Extract the whole listing as it stands. Do not include the pictures.

DATA UNDER STUDY:
- Opening Delimiter -

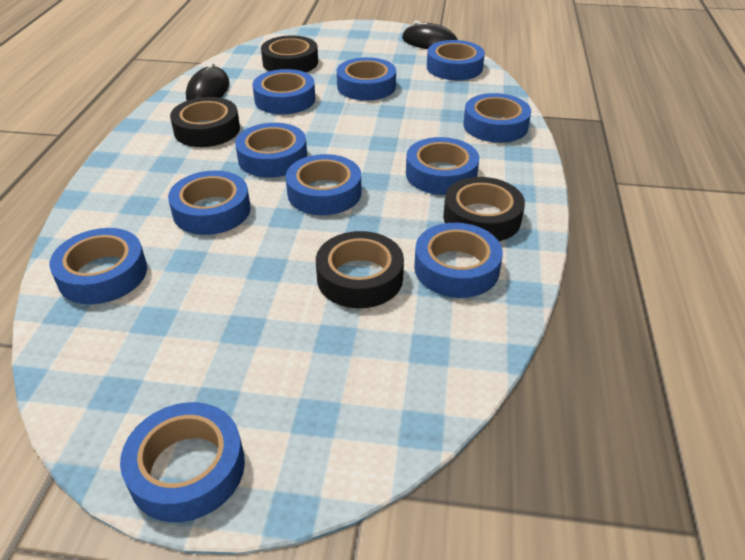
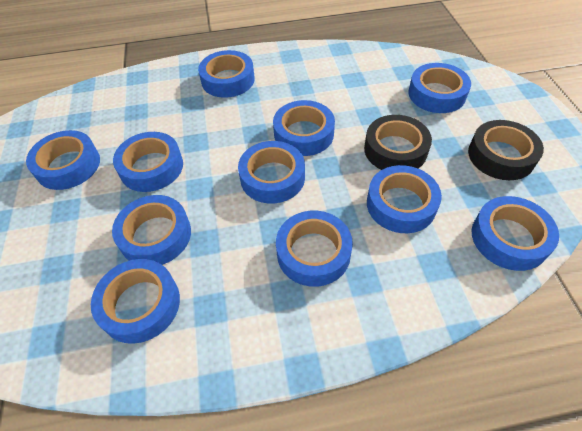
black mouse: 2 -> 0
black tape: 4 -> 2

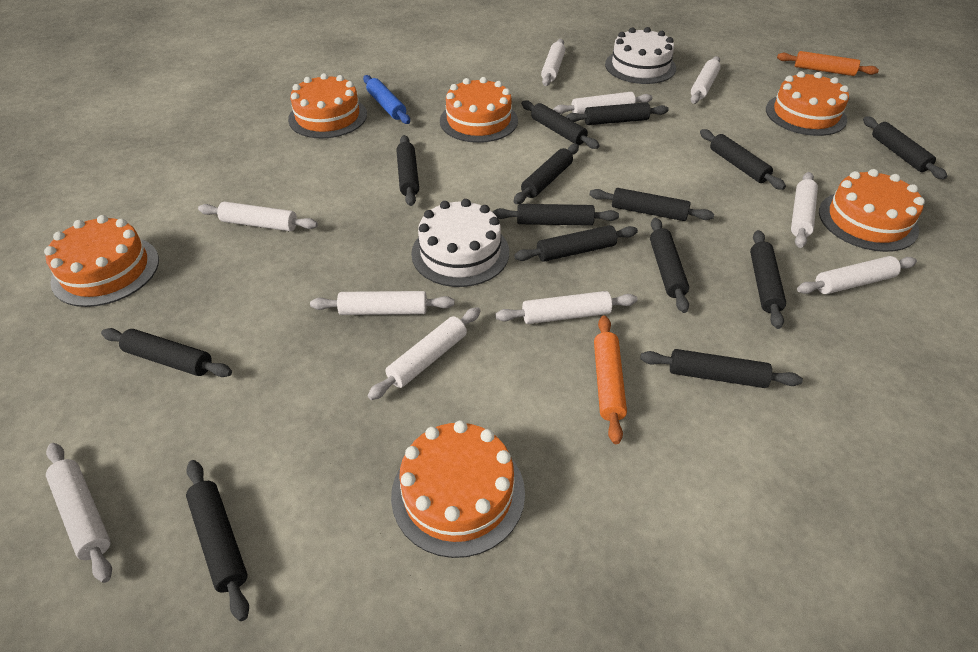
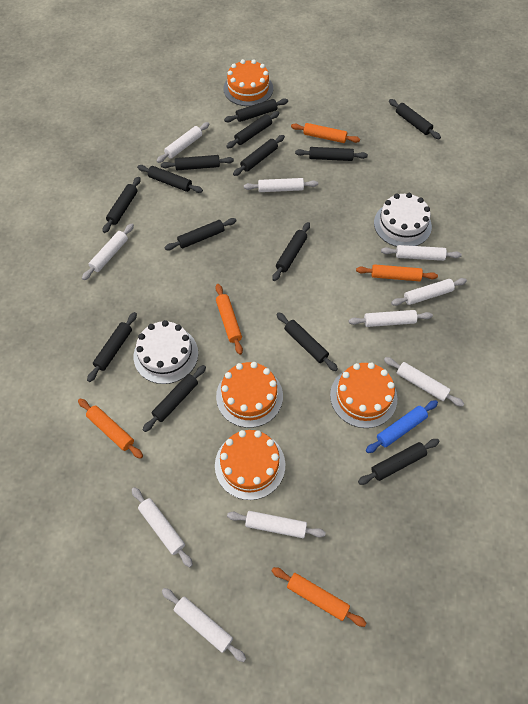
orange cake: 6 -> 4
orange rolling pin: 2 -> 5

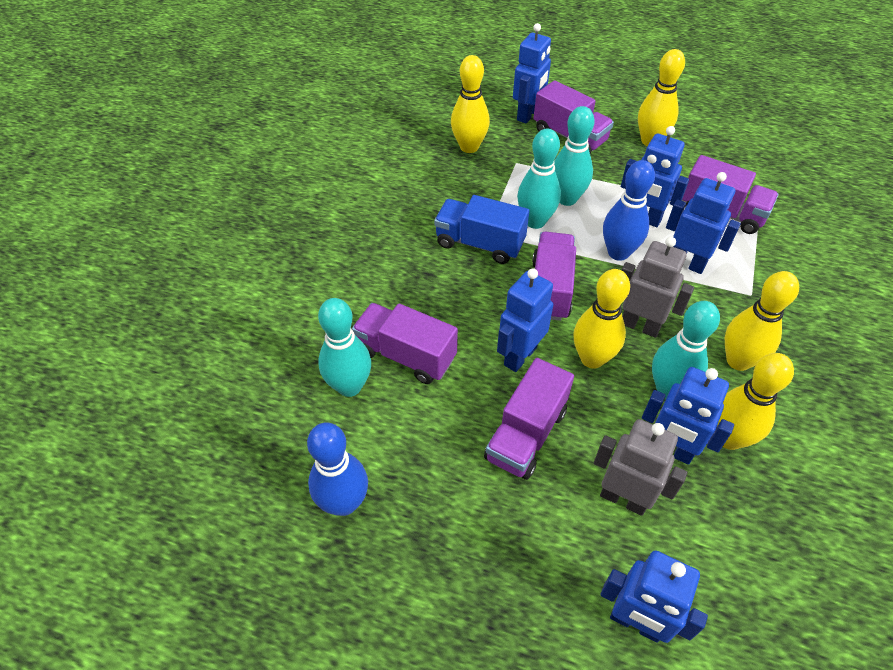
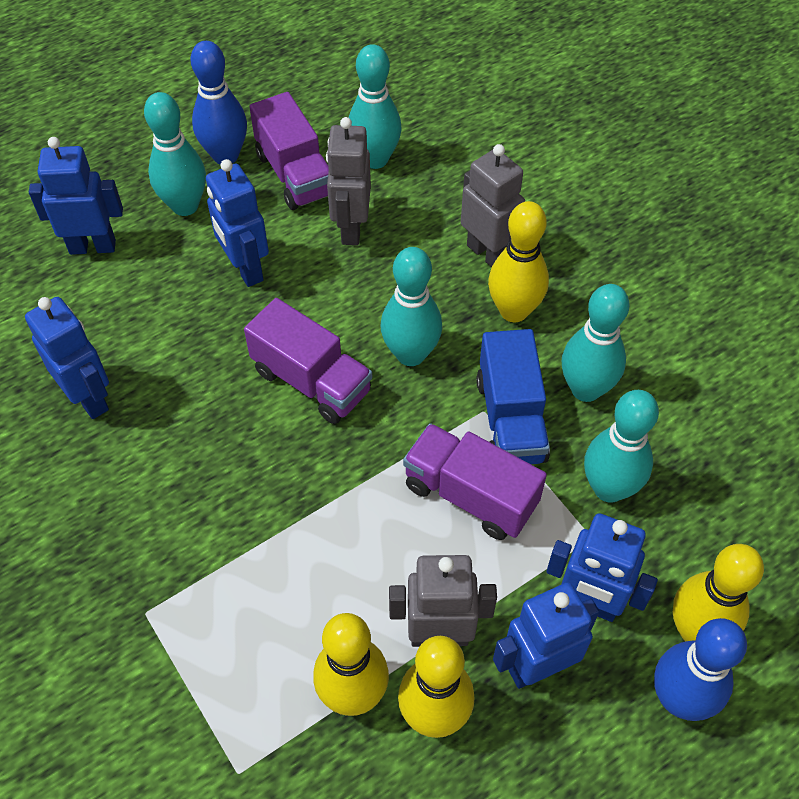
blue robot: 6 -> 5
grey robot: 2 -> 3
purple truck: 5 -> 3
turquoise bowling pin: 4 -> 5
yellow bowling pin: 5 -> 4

- Closing Delimiter -

RESPONSE TO THIS EXERCISE:
black mouse: 2 -> 0
black tape: 4 -> 2

orange cake: 6 -> 4
orange rolling pin: 2 -> 5

blue robot: 6 -> 5
grey robot: 2 -> 3
purple truck: 5 -> 3
turquoise bowling pin: 4 -> 5
yellow bowling pin: 5 -> 4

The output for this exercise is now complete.